▸ **ASSIGNMENT**
Each entry below must be written out exactly, with pictures left out.

▸ **INPUT DATA**

· · ·

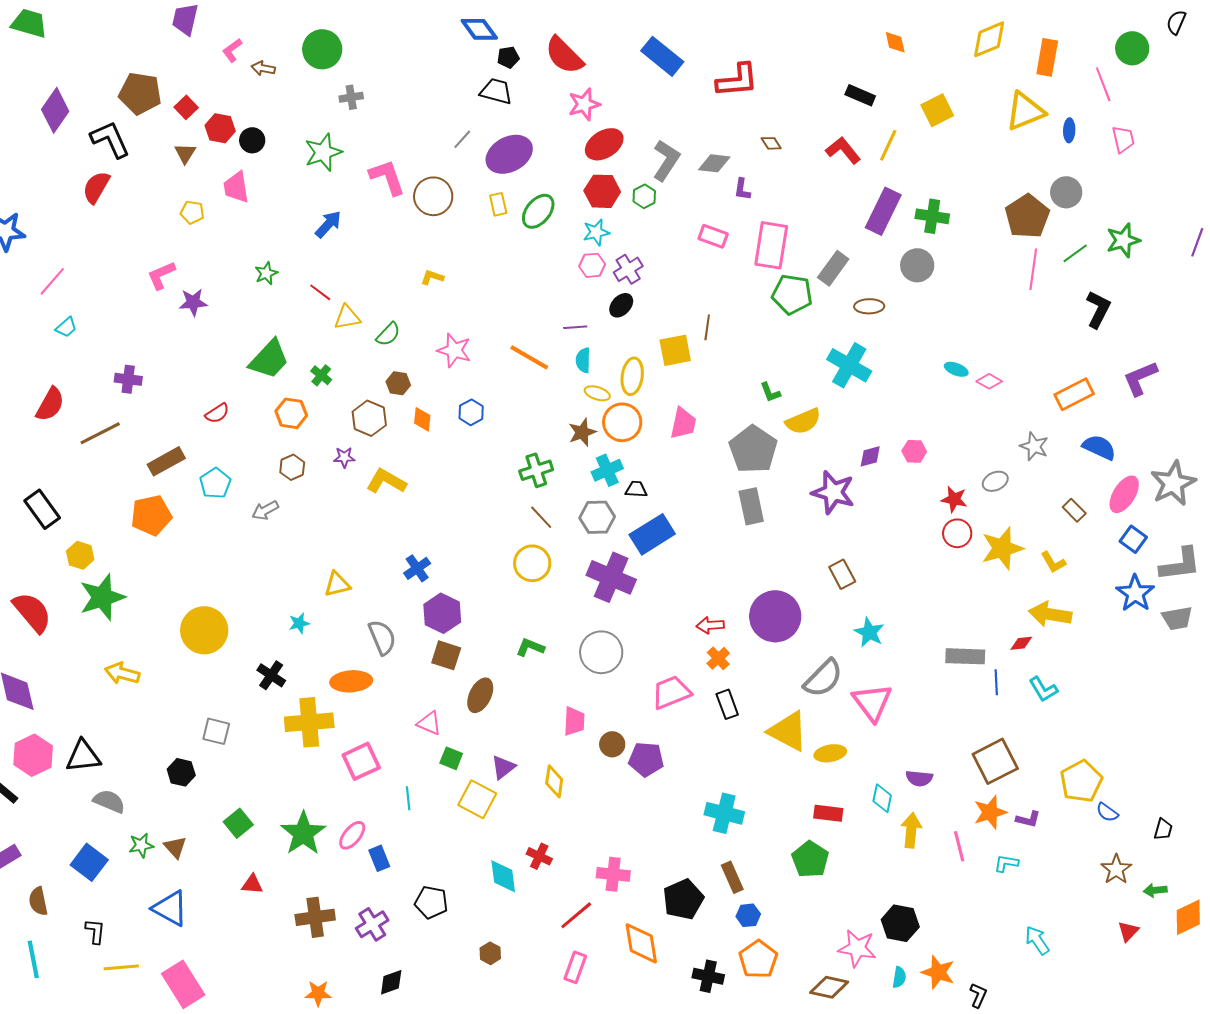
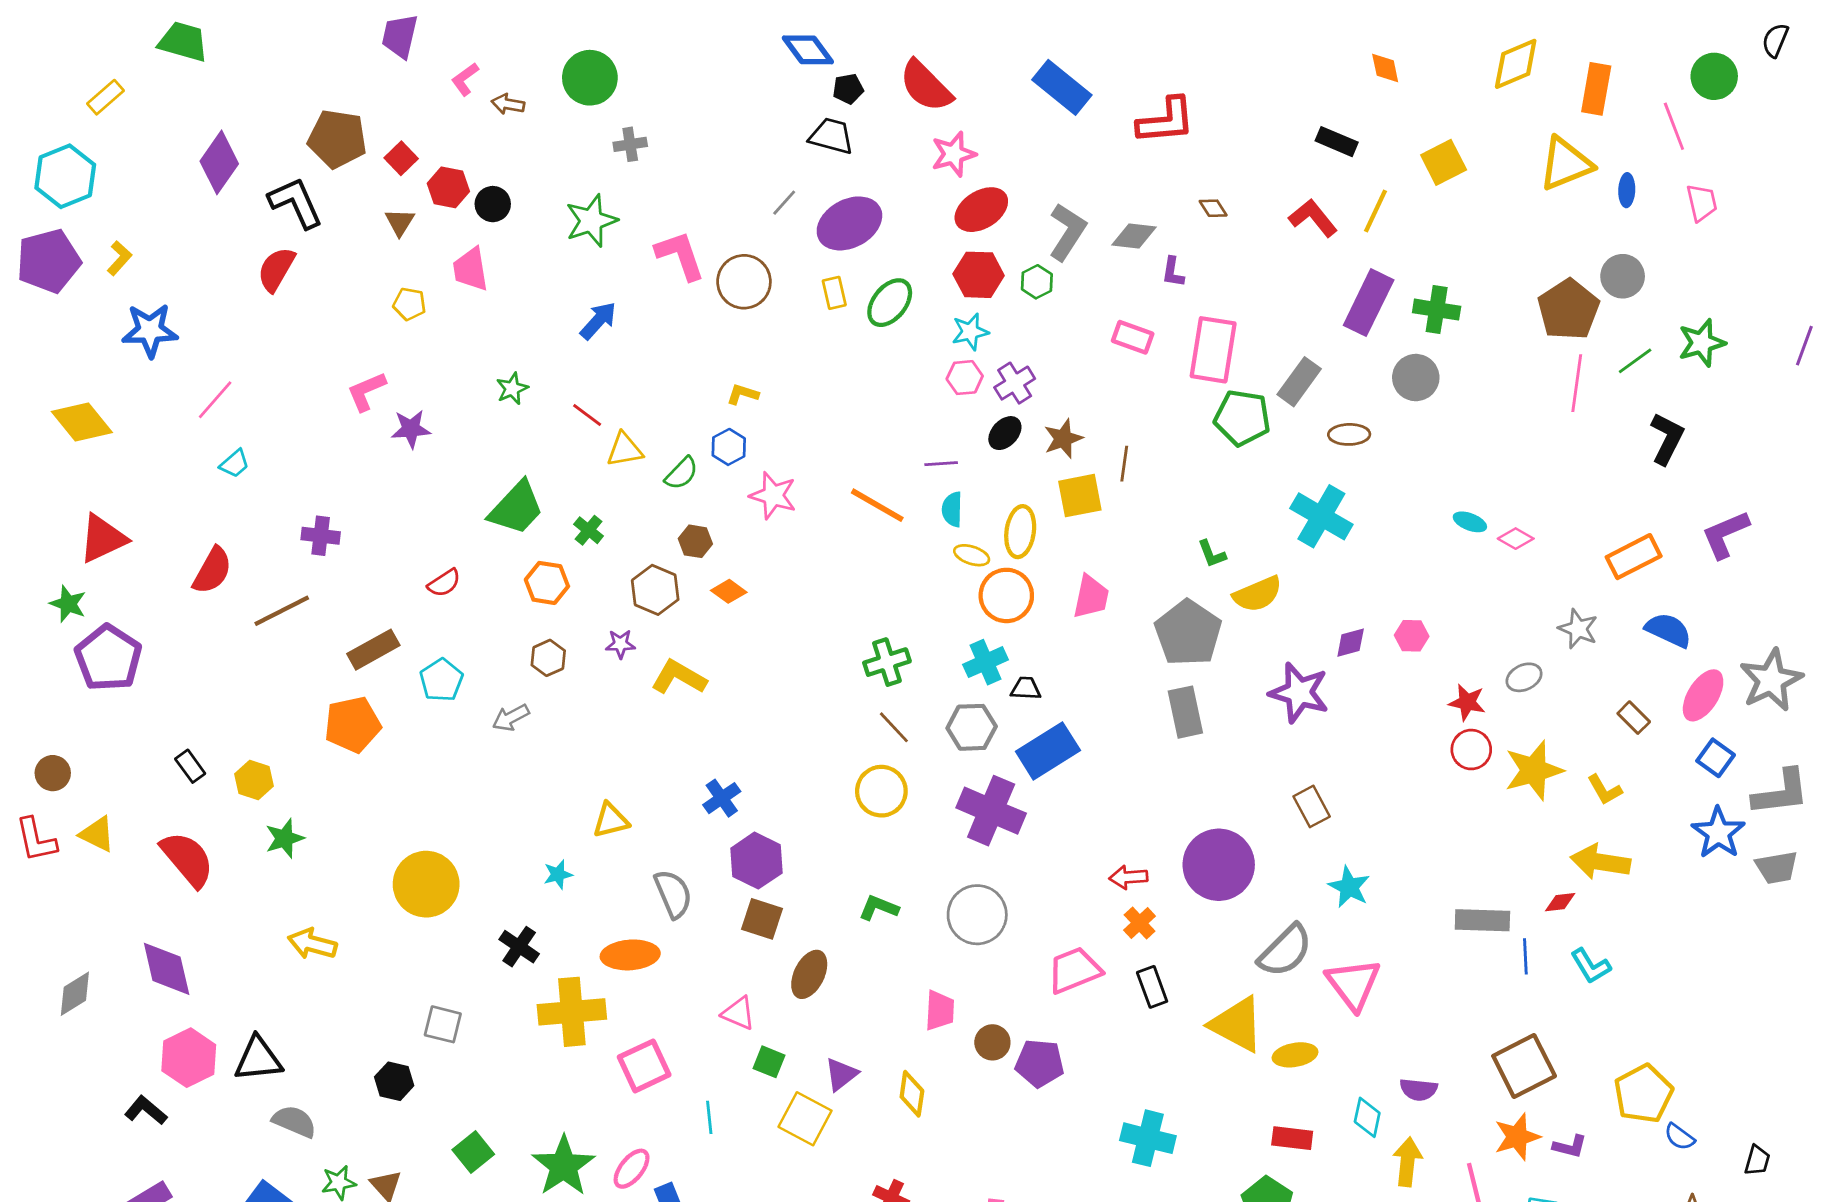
blue hexagon: (471, 412) -> (729, 447), moved
orange diamond: (422, 419) -> (729, 591), turned -60
brown star: (582, 432) -> (1063, 439), moved
black rectangle: (42, 509) -> (190, 766), moved, size x0.6
green star: (102, 597) -> (285, 838), size x0.6

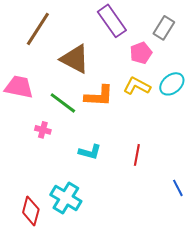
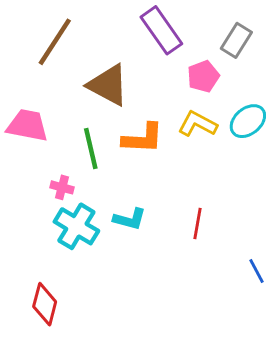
green line: (63, 103) -> (91, 148), turned 40
cyan cross: (66, 198) -> (76, 226), moved

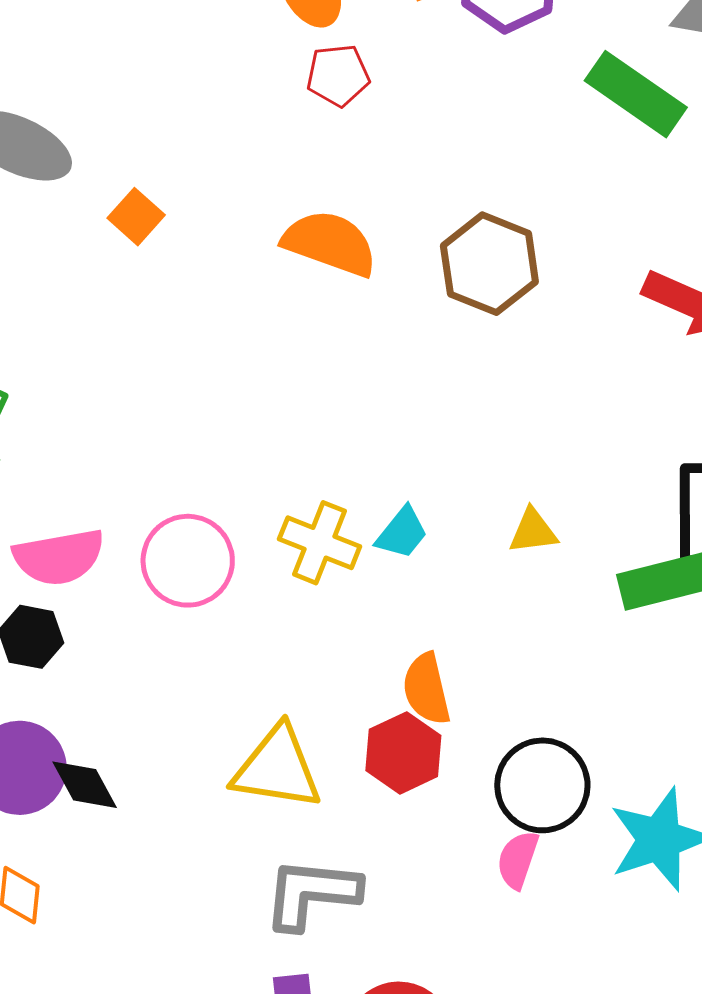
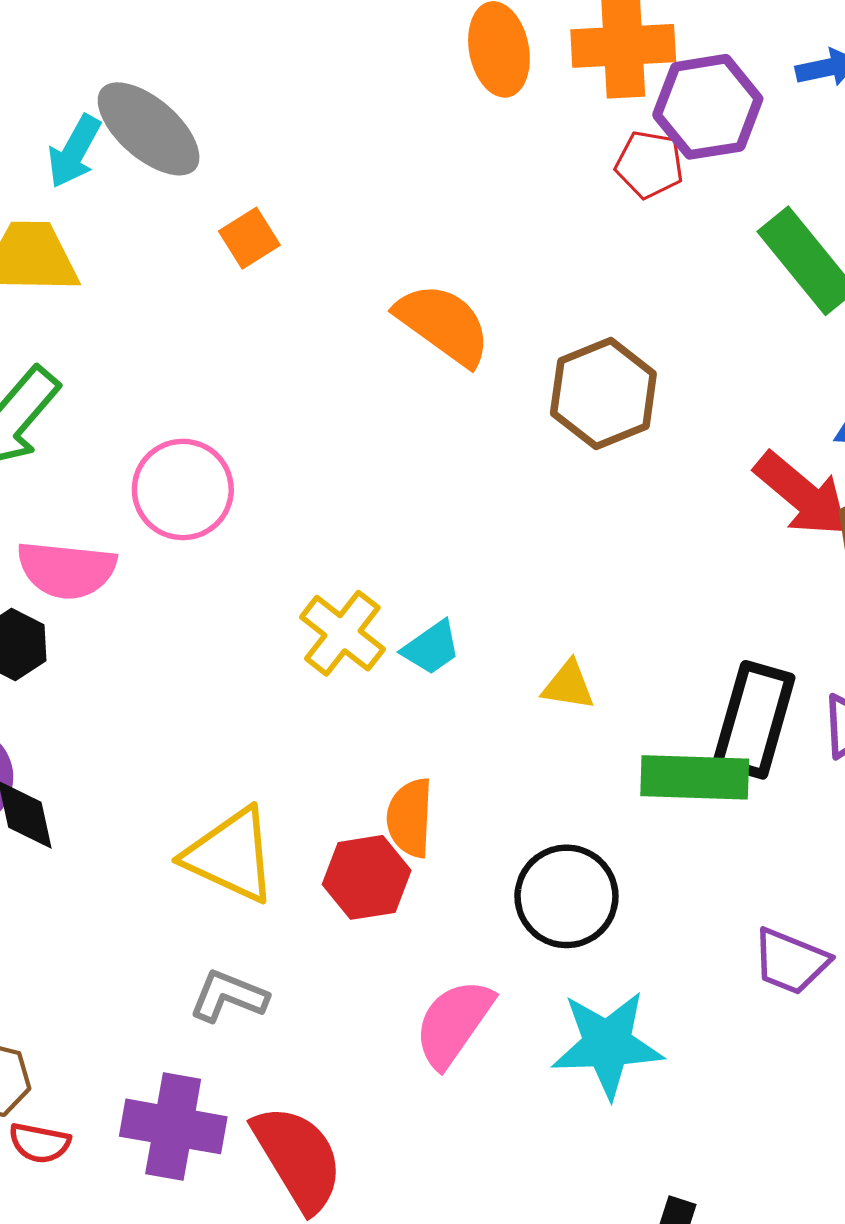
red pentagon: (338, 75) -> (649, 164), moved
pink circle: (188, 561) -> (183, 489), moved
black circle: (542, 785) -> (566, 896), moved
pink semicircle: (518, 860) -> (454, 1023), size x1.5
gray L-shape: (311, 893) -> (229, 996), size x0.7

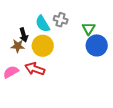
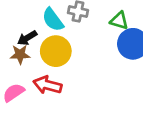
green triangle: (89, 29) -> (119, 21), turned -40
black arrow: (24, 35) -> (27, 38), turned 80

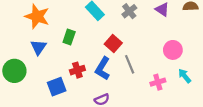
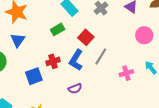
green rectangle: (69, 37) -> (58, 29), moved, turned 40
pink circle: (173, 50) -> (144, 35), moved
gray line: (130, 64) -> (101, 57), turned 54

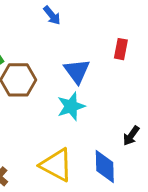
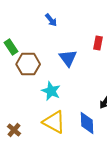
cyan star: (71, 106) -> (51, 91), moved, turned -30

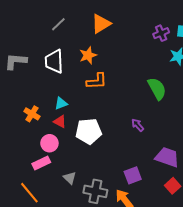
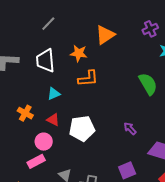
orange triangle: (101, 24) -> (105, 35), moved
orange star: (88, 55) -> (79, 53), turned 30
cyan triangle: (61, 103) -> (54, 94), moved
purple arrow: (138, 125) -> (130, 128), moved

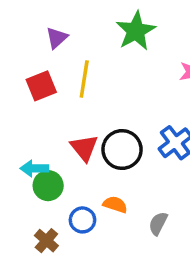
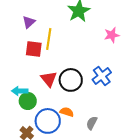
purple triangle: (57, 38) -> (29, 22), moved
red square: (41, 86) -> (34, 49), moved, turned 30
blue circle: (82, 220) -> (48, 121), size x1.6

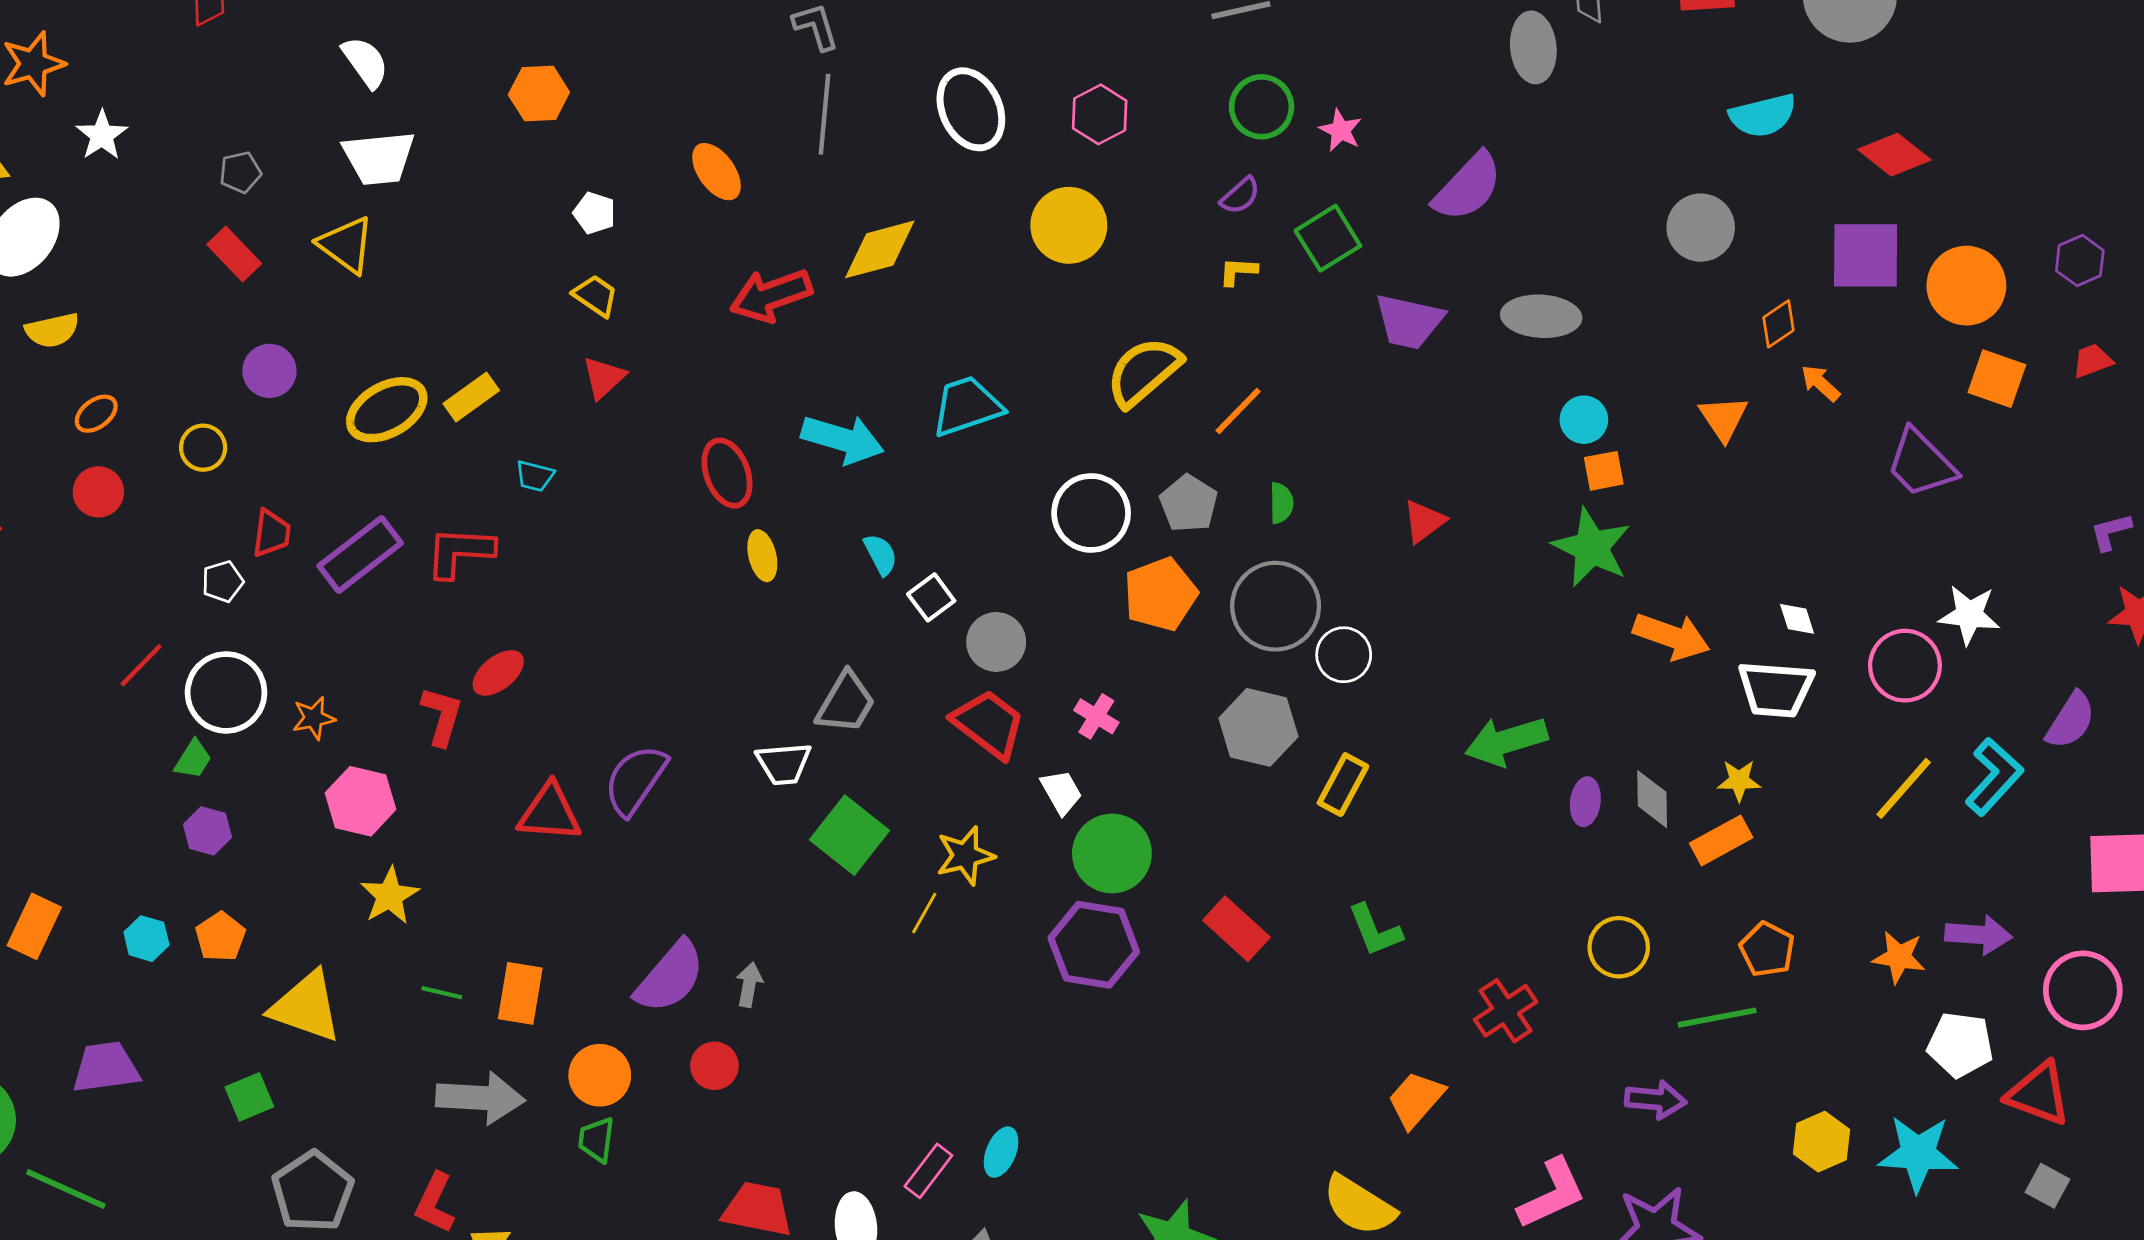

· · ·

▸ **ANSWER FOR THIS EXERCISE**
blue hexagon: (471, 412) -> (729, 447), moved
orange diamond: (422, 419) -> (729, 591), turned -60
brown star: (582, 432) -> (1063, 439), moved
black rectangle: (42, 509) -> (190, 766), moved, size x0.6
green star: (102, 597) -> (285, 838), size x0.6

green line: (63, 103) -> (91, 148), turned 40
cyan cross: (66, 198) -> (76, 226), moved

red pentagon: (338, 75) -> (649, 164), moved
pink circle: (188, 561) -> (183, 489), moved
black circle: (542, 785) -> (566, 896), moved
pink semicircle: (518, 860) -> (454, 1023), size x1.5
gray L-shape: (311, 893) -> (229, 996), size x0.7

green triangle: (89, 29) -> (119, 21), turned -40
black arrow: (24, 35) -> (27, 38), turned 80

green rectangle: (69, 37) -> (58, 29), moved, turned 40
pink circle: (173, 50) -> (144, 35), moved
gray line: (130, 64) -> (101, 57), turned 54

cyan star: (71, 106) -> (51, 91), moved, turned -30

orange triangle: (101, 24) -> (105, 35), moved
orange star: (88, 55) -> (79, 53), turned 30
cyan triangle: (61, 103) -> (54, 94), moved
purple arrow: (138, 125) -> (130, 128), moved

purple triangle: (57, 38) -> (29, 22), moved
red square: (41, 86) -> (34, 49), moved, turned 30
blue circle: (82, 220) -> (48, 121), size x1.6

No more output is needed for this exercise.